● RECORDS FOR THIS TASK
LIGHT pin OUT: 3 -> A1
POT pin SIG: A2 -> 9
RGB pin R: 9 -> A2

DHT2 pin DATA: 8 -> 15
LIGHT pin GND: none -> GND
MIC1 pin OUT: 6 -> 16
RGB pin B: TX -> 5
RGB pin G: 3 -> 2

* * *

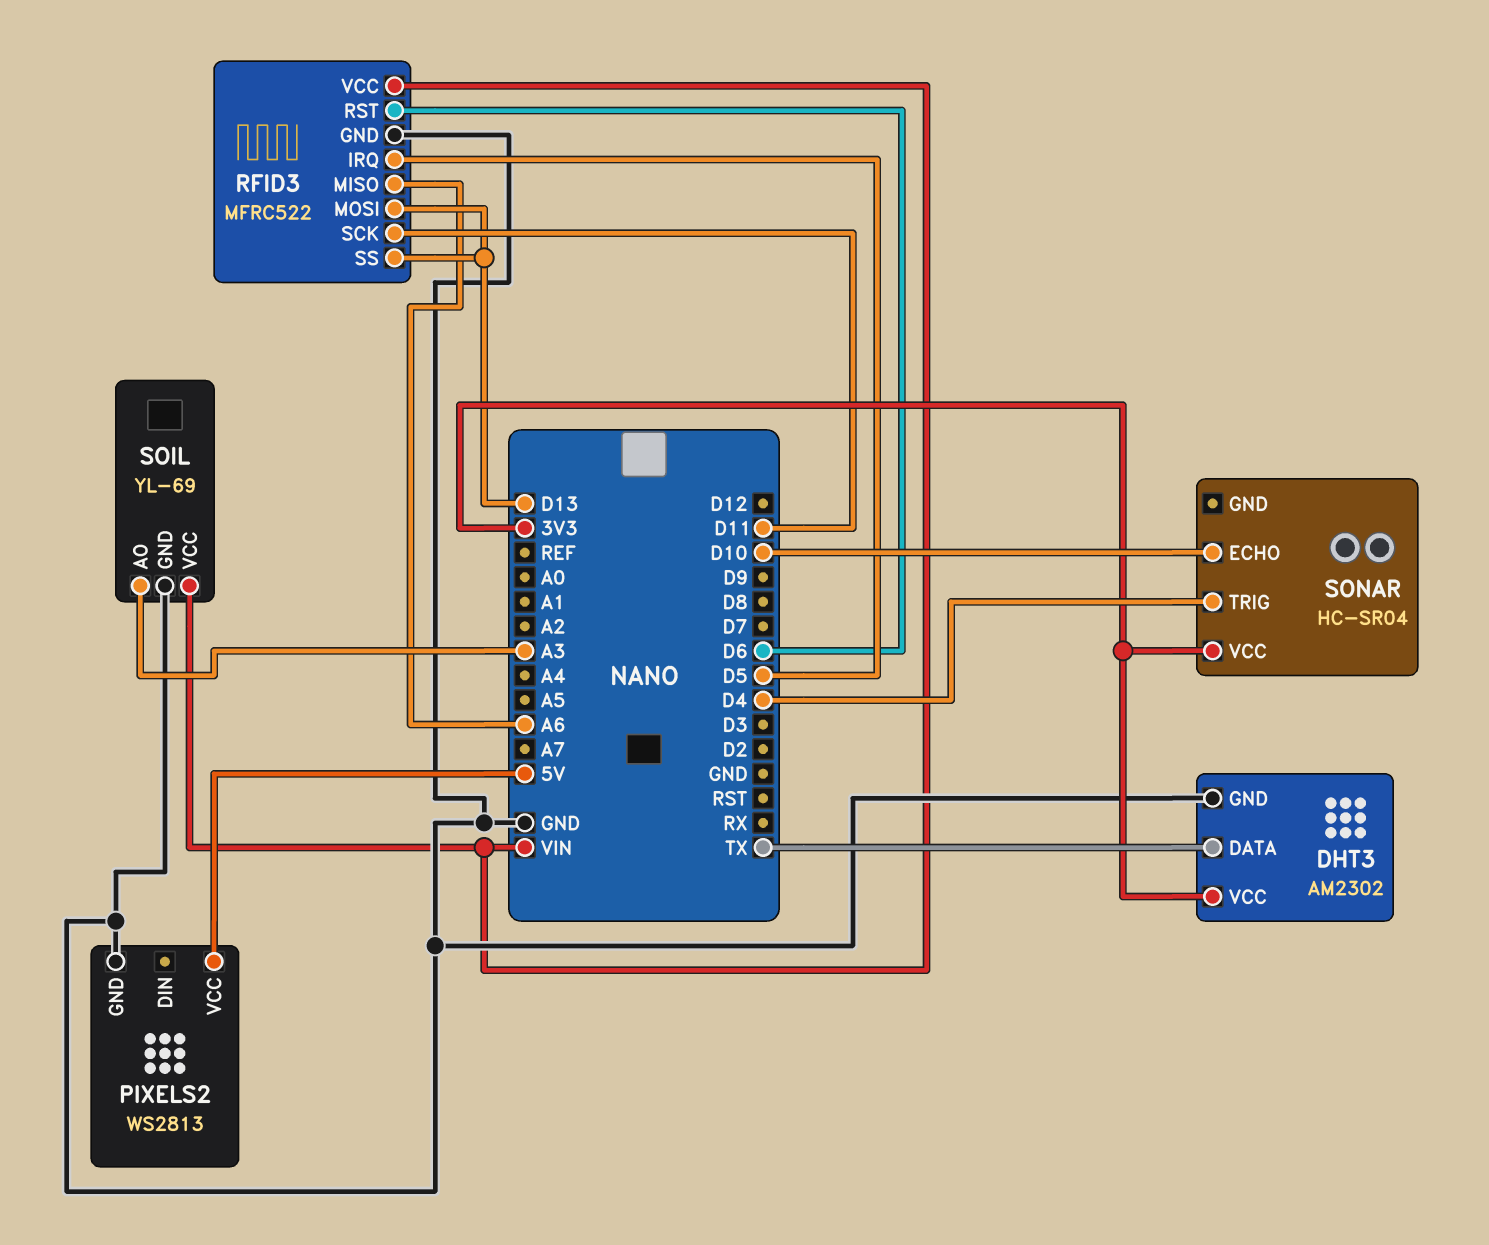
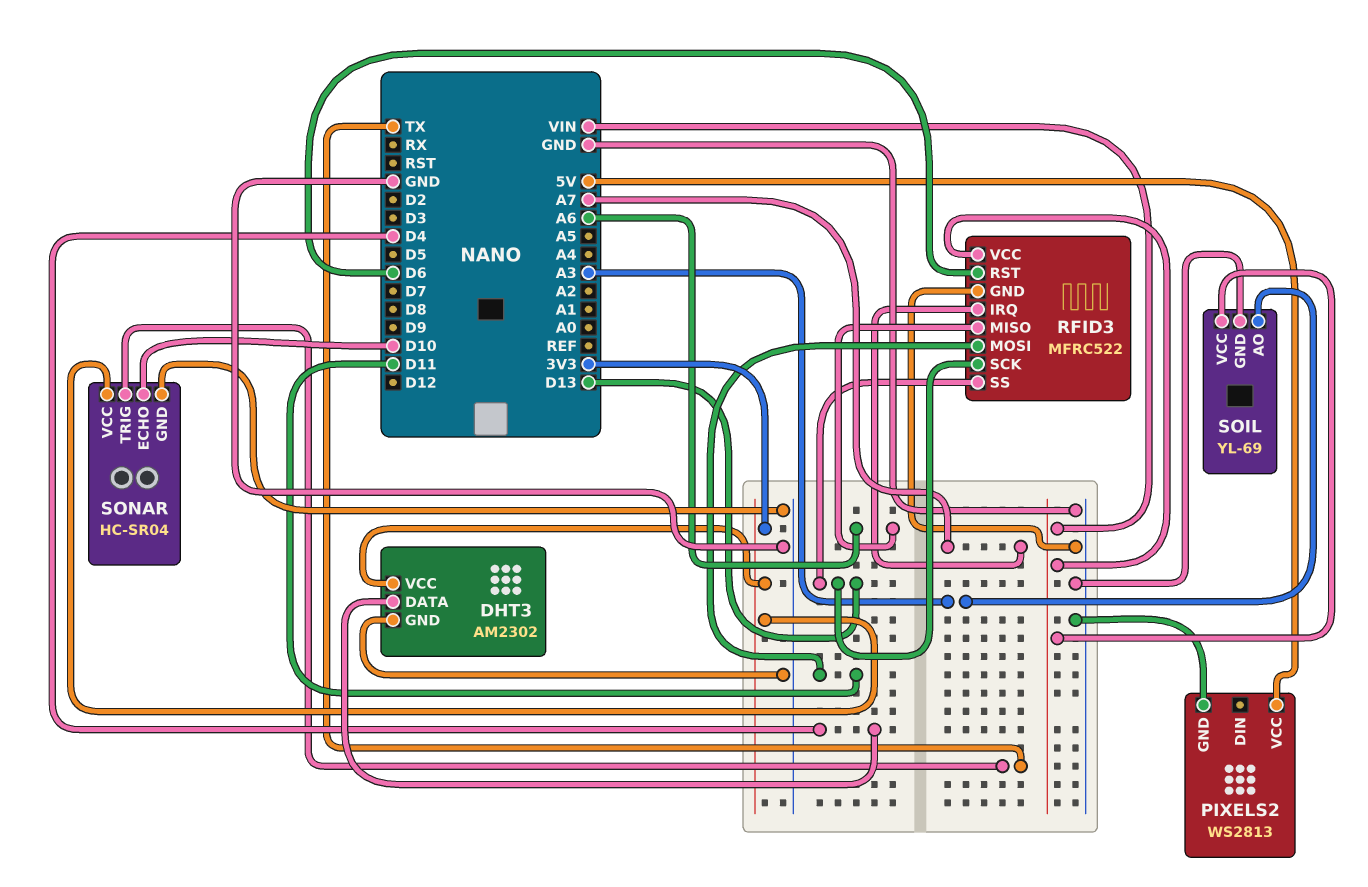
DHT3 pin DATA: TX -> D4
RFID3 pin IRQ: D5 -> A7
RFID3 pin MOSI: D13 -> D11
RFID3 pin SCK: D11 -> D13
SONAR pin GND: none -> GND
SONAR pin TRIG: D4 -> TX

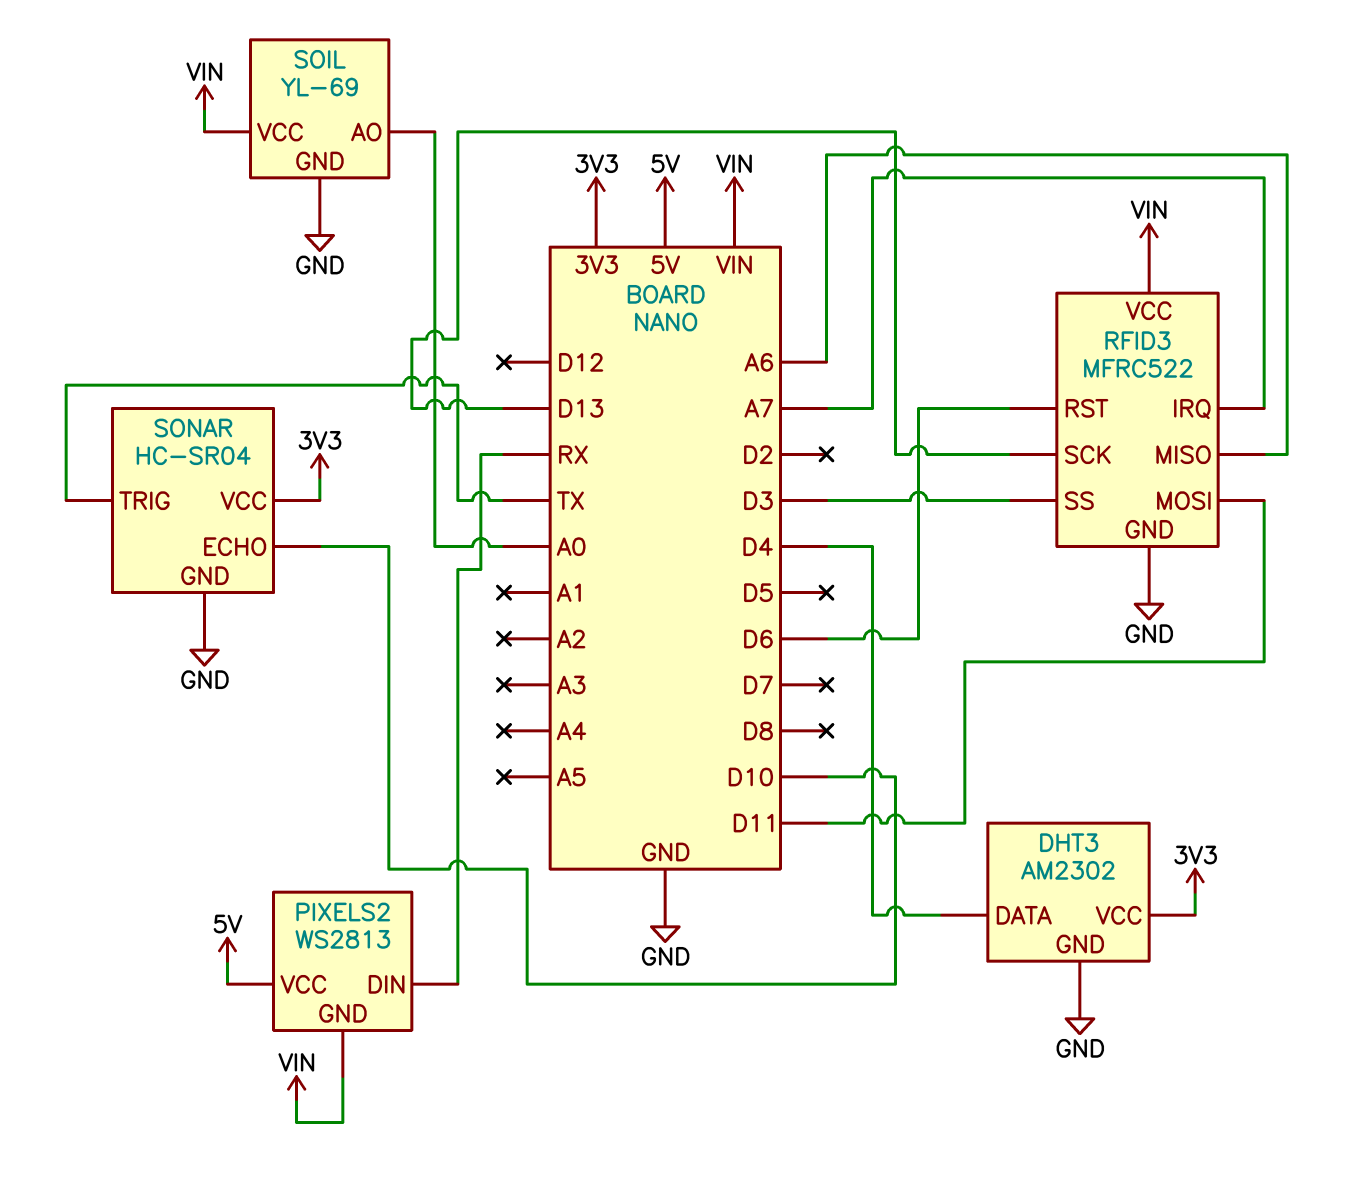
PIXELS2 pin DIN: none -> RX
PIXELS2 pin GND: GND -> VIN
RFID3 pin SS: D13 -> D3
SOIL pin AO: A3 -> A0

--

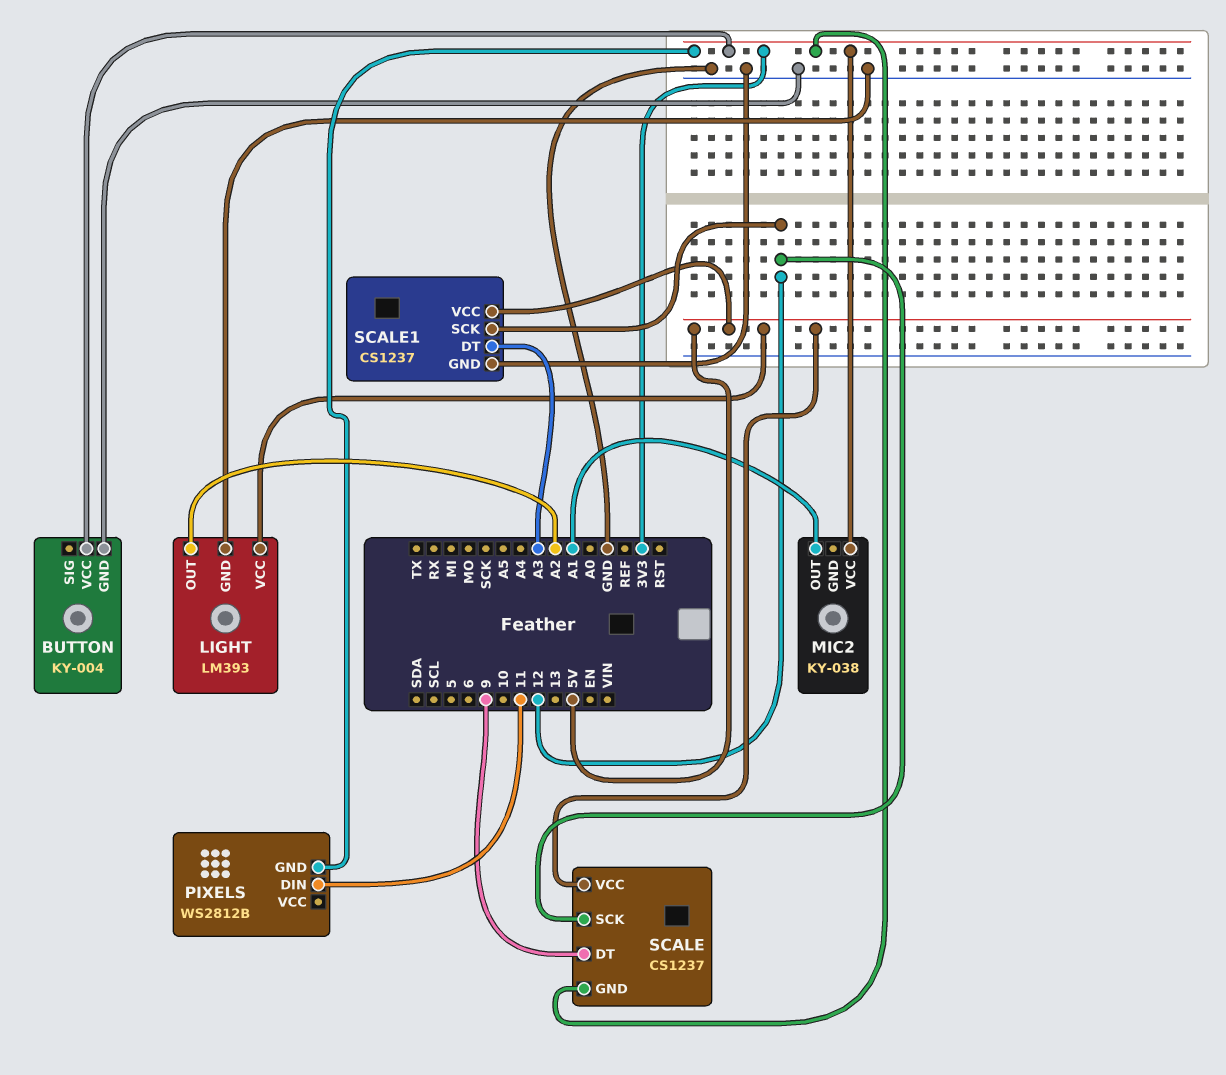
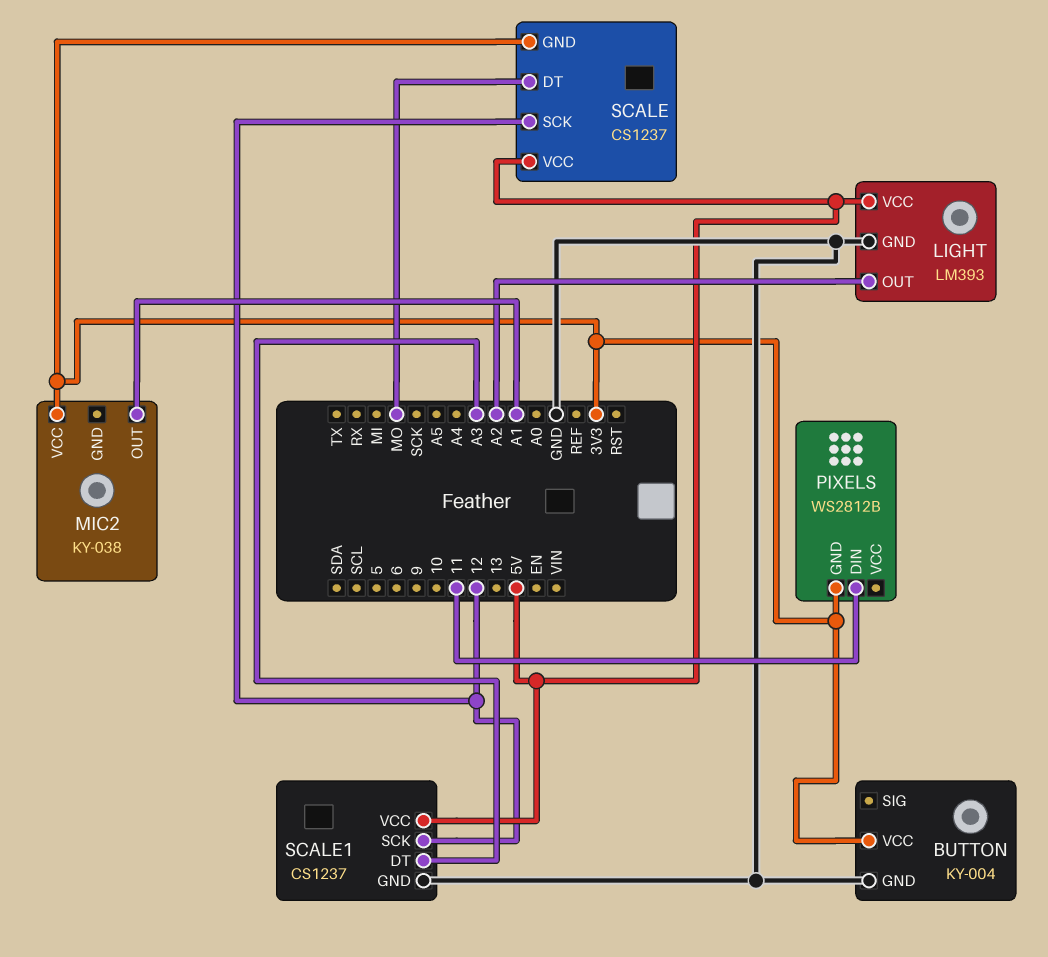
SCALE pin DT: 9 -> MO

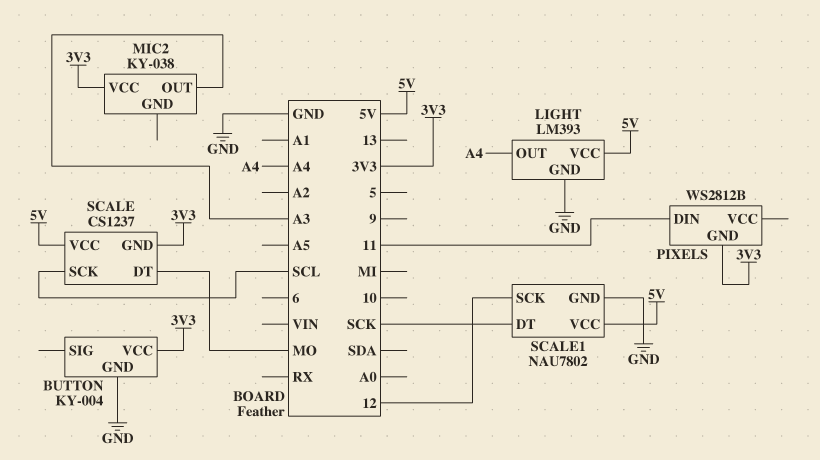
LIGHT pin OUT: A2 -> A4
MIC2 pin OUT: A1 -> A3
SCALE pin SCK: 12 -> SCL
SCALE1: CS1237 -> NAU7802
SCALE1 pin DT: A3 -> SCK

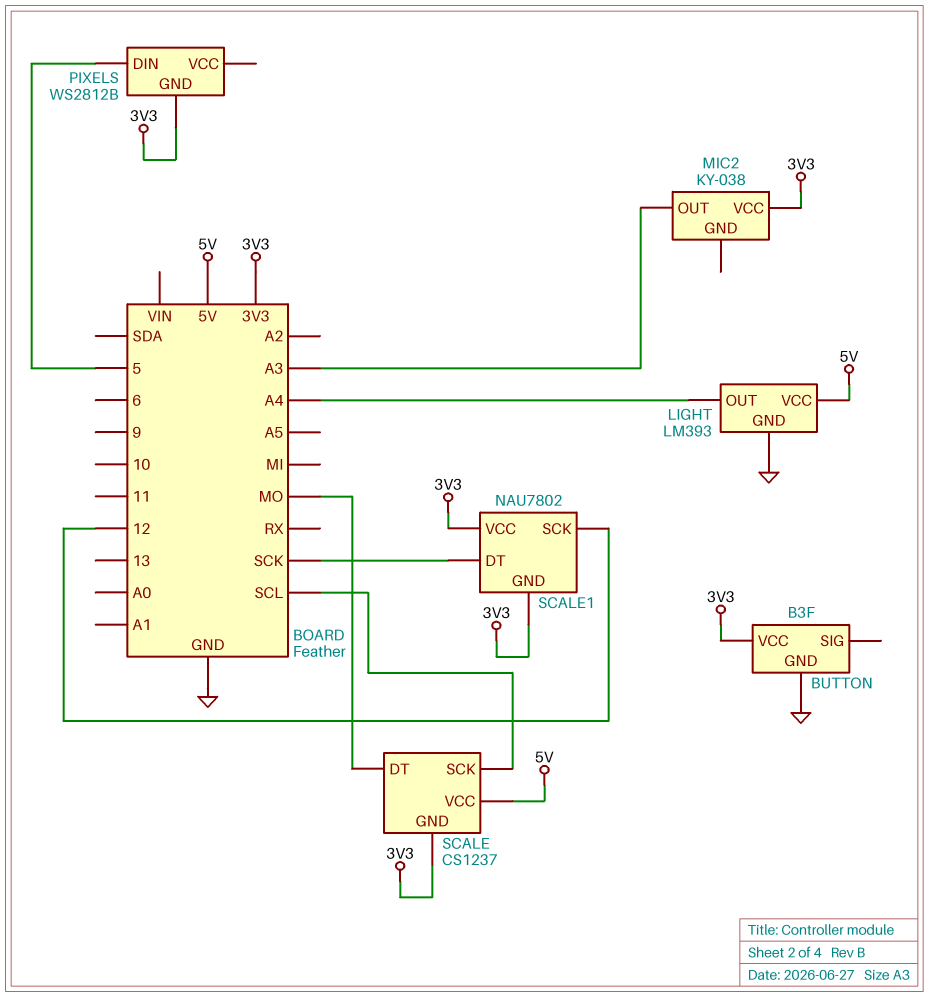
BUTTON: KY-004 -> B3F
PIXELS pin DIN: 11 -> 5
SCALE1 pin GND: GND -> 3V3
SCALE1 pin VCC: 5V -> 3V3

● EXERCISE PROMPT
Using the data above, give again exactly the lines starting at the one holding "SCALE pin SCK: 12 -> SCL" and ending at the one holding "SCALE1 pin VCC: 5V -> 3V3", inclusive, and nothing more. Omit the pictures.

● ANSWER FOR THE TASK
SCALE pin SCK: 12 -> SCL
SCALE1: CS1237 -> NAU7802
SCALE1 pin DT: A3 -> SCK

BUTTON: KY-004 -> B3F
PIXELS pin DIN: 11 -> 5
SCALE1 pin GND: GND -> 3V3
SCALE1 pin VCC: 5V -> 3V3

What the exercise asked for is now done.